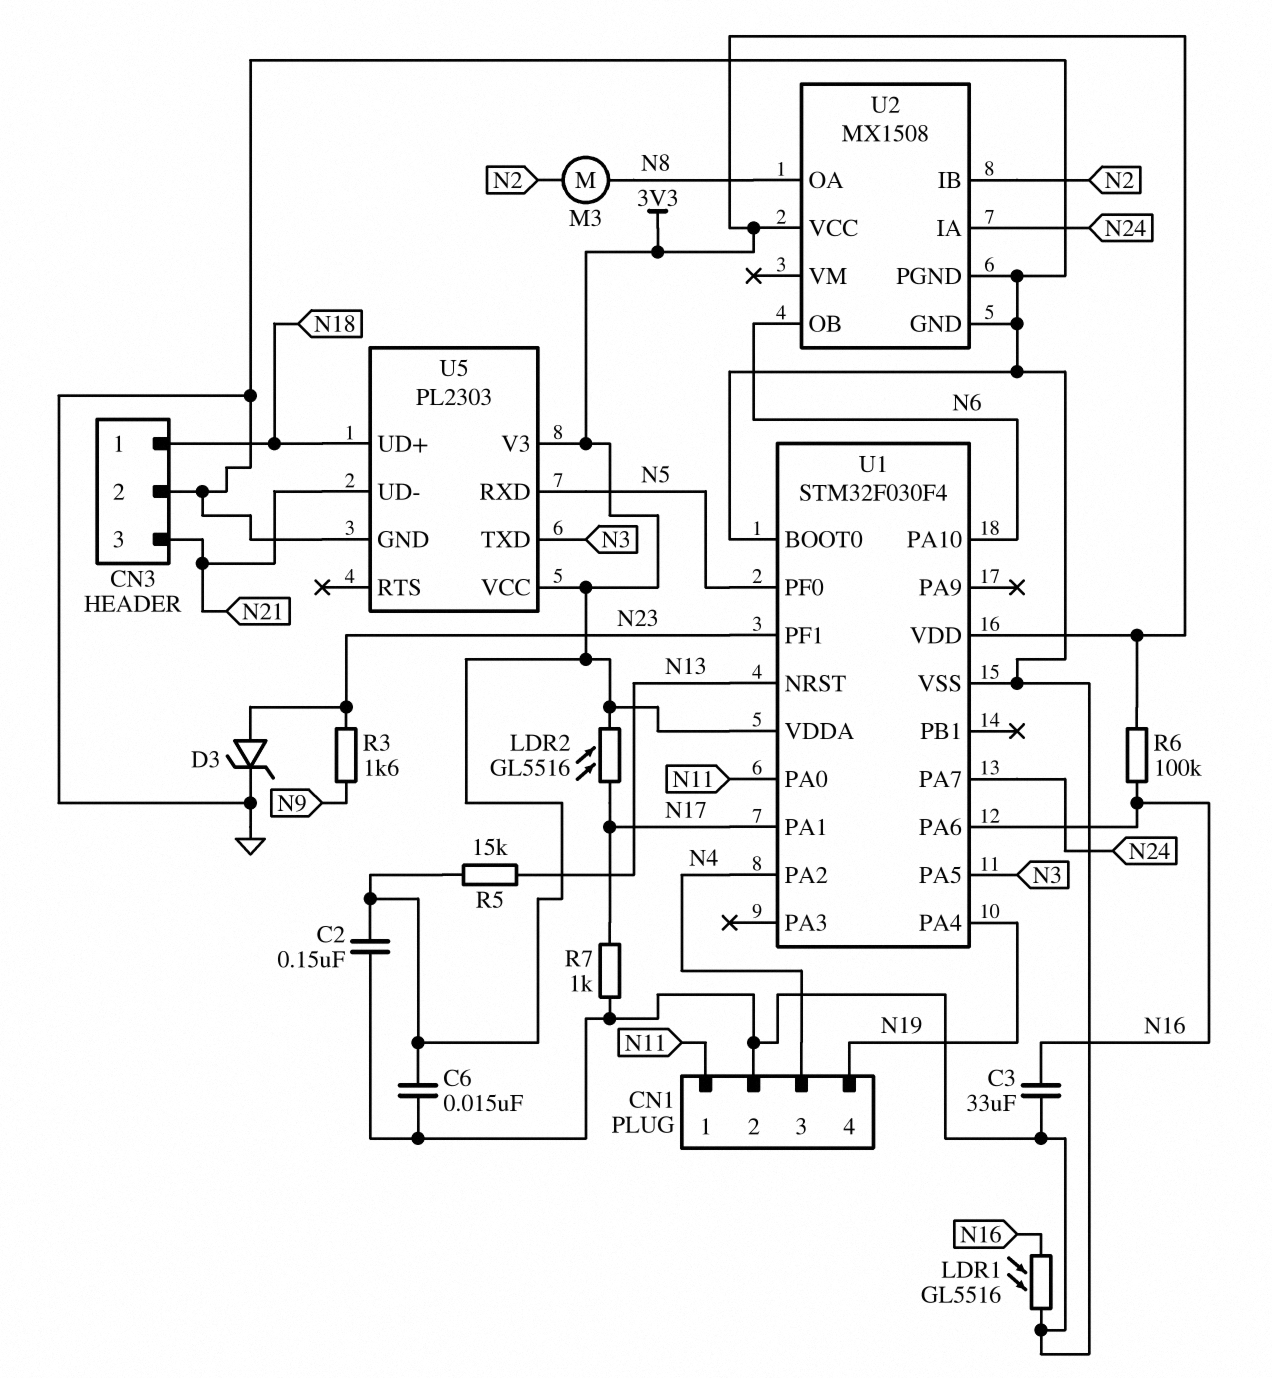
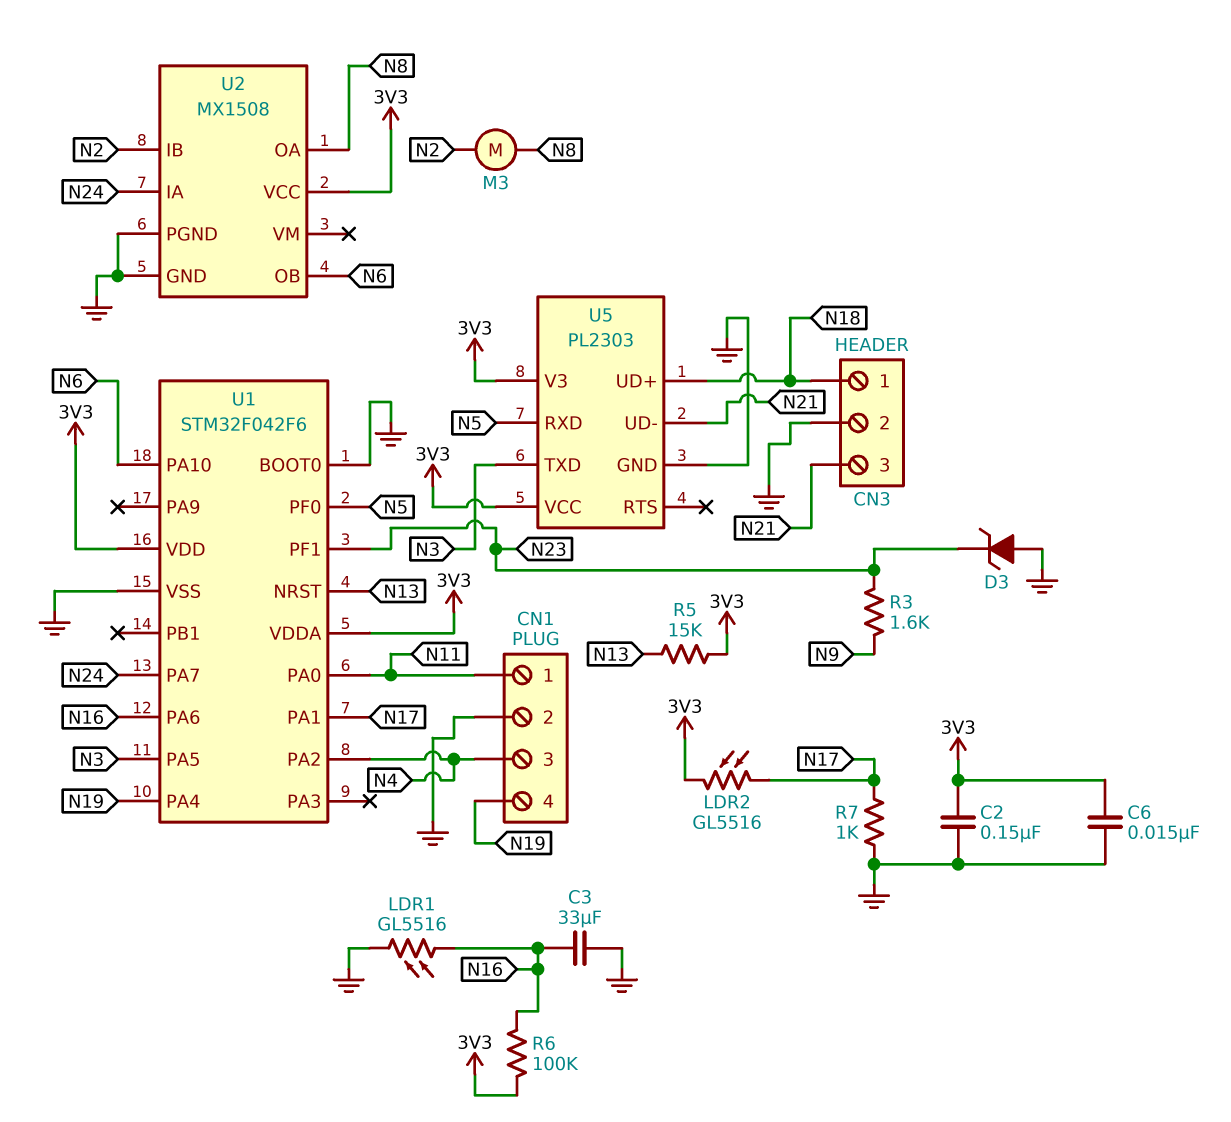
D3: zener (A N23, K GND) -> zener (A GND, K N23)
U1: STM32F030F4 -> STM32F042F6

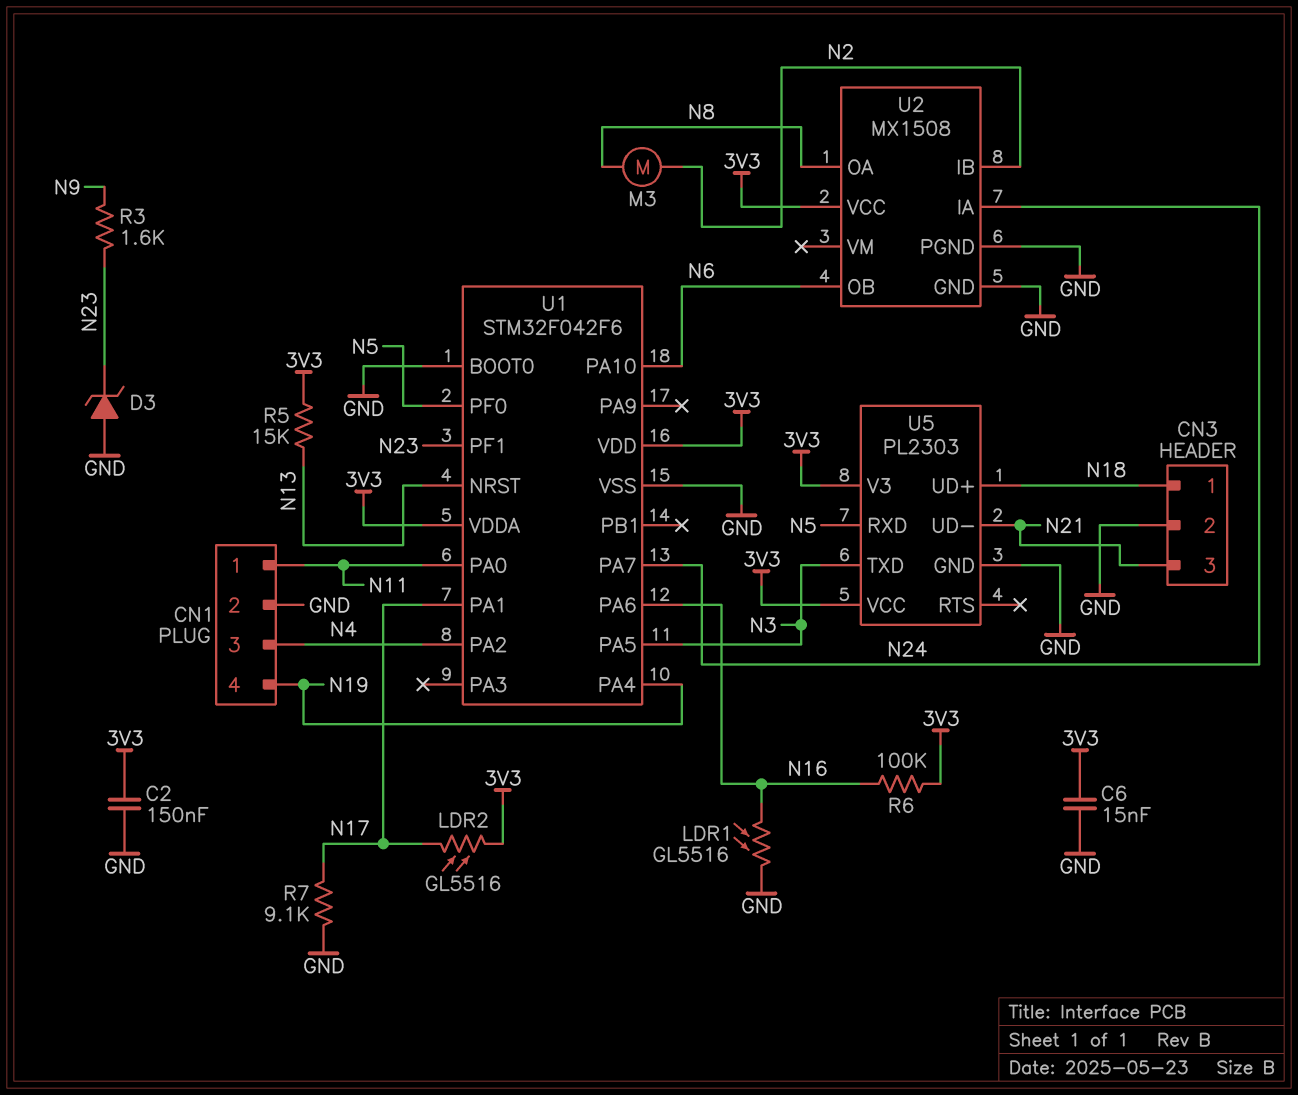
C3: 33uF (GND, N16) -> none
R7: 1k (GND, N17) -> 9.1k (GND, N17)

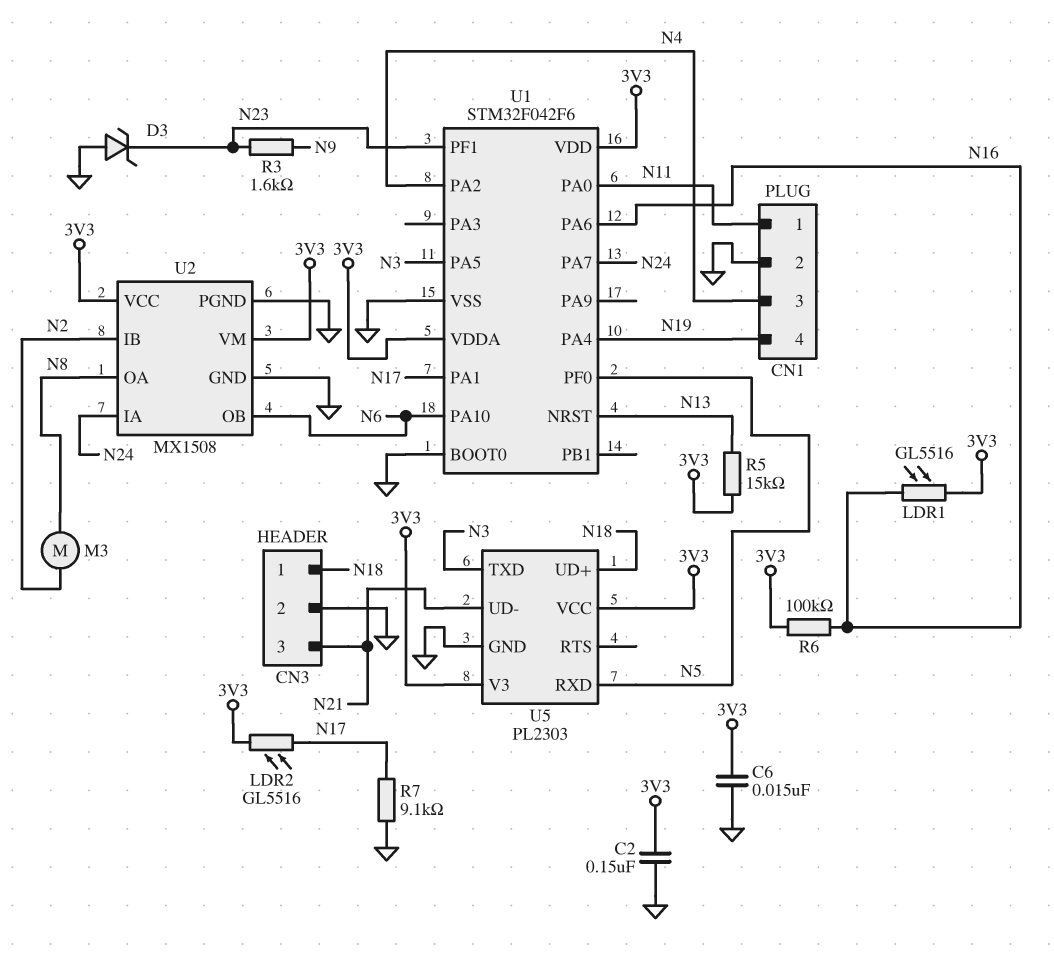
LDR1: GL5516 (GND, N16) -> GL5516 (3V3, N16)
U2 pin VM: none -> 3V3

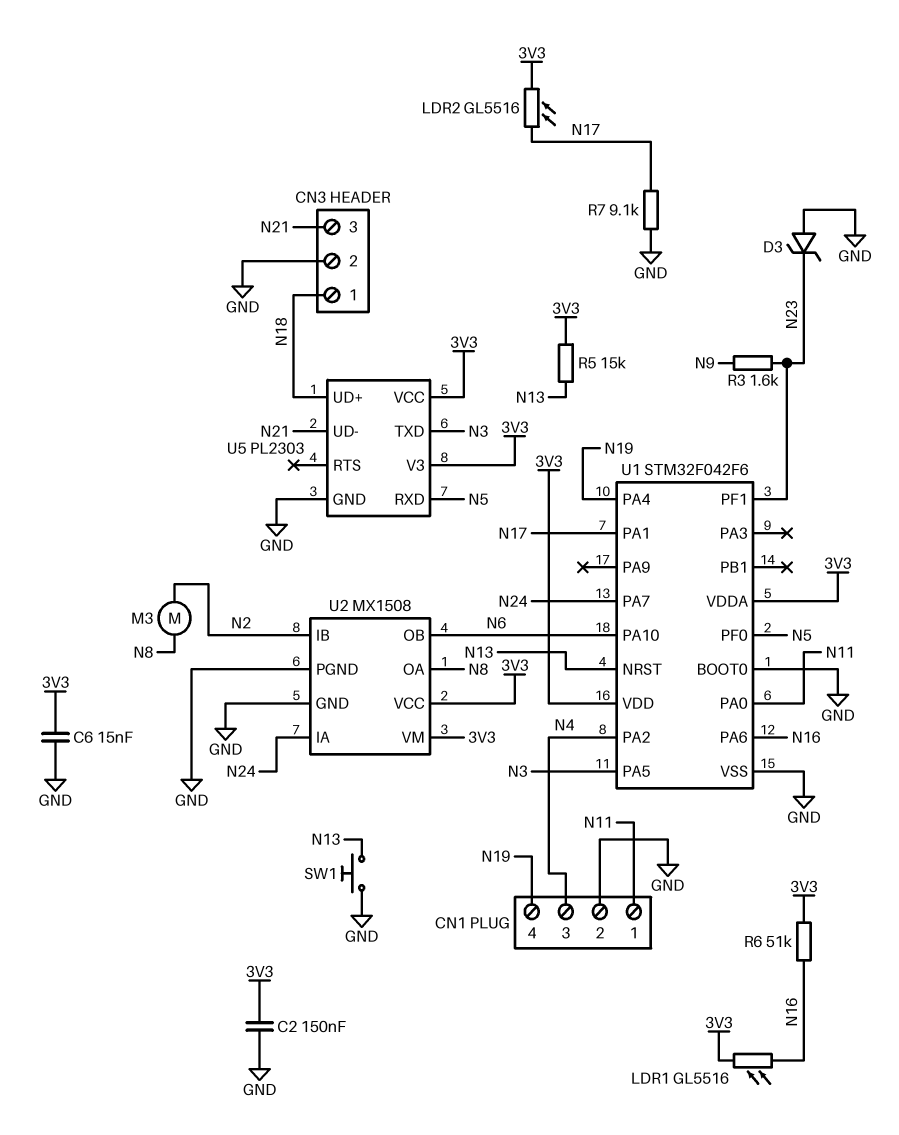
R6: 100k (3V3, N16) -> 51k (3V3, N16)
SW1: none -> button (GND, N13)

---

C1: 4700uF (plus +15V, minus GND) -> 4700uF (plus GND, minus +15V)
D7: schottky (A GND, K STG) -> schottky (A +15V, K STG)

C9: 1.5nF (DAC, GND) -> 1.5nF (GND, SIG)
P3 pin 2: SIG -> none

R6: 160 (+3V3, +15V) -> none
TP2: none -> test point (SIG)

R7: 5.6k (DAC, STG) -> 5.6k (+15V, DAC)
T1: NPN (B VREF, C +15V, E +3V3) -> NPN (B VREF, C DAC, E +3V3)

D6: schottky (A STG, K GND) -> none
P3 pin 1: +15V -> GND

▸ **EXERCISE PROMPT**
The number of lines containing "none" is all that is wanted; tally them in the data.

▸ **THE ANSWER**
7